::: Supplied information

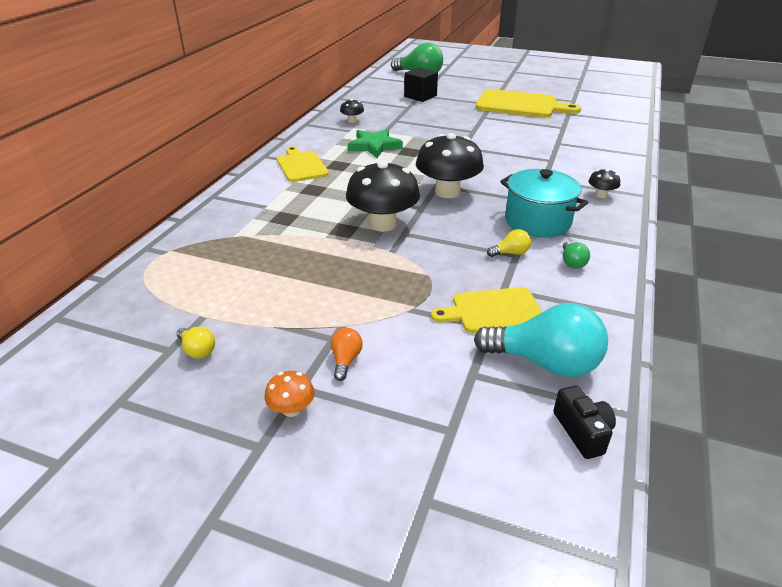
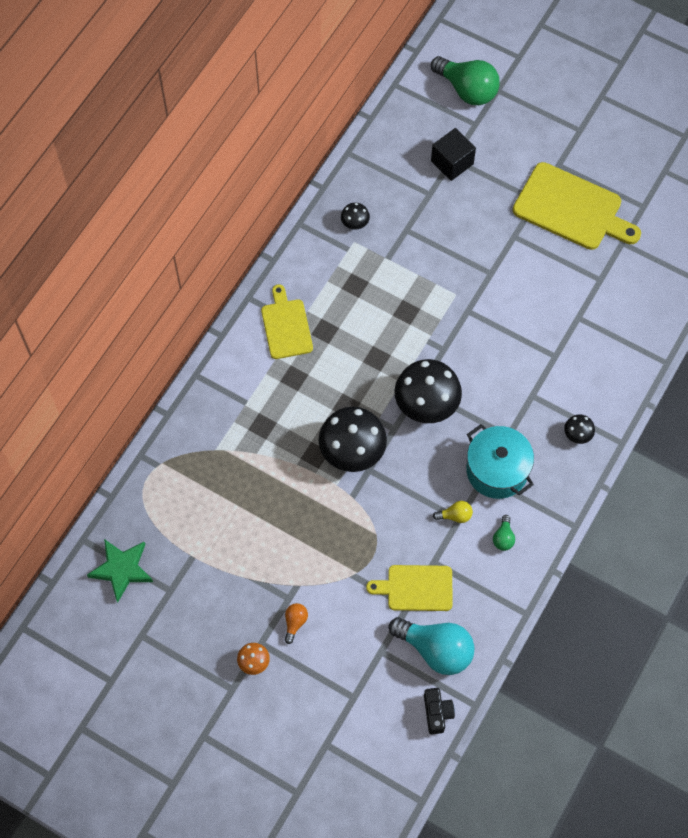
camera: 10 degrees right, 30 degrees up
(197, 350) = (190, 594): yellow light bulb -> none
(374, 146) = (370, 293): green star -> green star (122, 569)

::::::

** Task details **
What belongs in the answer is each line above, reproduced exactly, and no picture.

** Written response **
camera: 10 degrees right, 30 degrees up
(197, 350) = (190, 594): yellow light bulb -> none
(374, 146) = (370, 293): green star -> green star (122, 569)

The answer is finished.